Before-and-after change records
■ ■ ■ ■

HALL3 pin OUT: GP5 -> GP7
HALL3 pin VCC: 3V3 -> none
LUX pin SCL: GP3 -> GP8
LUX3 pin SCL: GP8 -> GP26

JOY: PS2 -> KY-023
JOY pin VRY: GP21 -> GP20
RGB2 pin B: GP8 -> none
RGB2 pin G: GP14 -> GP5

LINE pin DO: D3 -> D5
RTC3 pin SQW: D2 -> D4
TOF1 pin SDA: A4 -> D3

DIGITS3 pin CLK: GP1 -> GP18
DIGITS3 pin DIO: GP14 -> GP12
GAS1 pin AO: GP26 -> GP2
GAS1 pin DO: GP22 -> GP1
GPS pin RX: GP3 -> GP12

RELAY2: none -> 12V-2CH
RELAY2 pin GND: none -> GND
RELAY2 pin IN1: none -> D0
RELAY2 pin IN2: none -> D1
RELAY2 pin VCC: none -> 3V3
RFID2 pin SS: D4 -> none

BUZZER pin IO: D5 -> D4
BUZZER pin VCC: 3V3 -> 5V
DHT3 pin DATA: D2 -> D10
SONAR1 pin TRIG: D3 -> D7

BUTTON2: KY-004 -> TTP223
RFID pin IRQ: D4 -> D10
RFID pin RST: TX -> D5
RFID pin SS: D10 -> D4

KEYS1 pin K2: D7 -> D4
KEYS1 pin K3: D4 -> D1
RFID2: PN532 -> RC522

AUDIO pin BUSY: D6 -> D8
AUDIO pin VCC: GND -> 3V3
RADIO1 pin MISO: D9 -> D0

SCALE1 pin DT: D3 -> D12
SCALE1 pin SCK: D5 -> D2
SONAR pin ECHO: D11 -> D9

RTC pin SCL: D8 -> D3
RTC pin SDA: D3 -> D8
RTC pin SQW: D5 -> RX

■ ■ ■ ■

- Exercise aim
The answer should hold exactly the lines running from the one with "KEYS1 pin K3: D4 -> D1" to the final line of the data, both ends counted.

- Solution
KEYS1 pin K3: D4 -> D1
RFID2: PN532 -> RC522

AUDIO pin BUSY: D6 -> D8
AUDIO pin VCC: GND -> 3V3
RADIO1 pin MISO: D9 -> D0

SCALE1 pin DT: D3 -> D12
SCALE1 pin SCK: D5 -> D2
SONAR pin ECHO: D11 -> D9

RTC pin SCL: D8 -> D3
RTC pin SDA: D3 -> D8
RTC pin SQW: D5 -> RX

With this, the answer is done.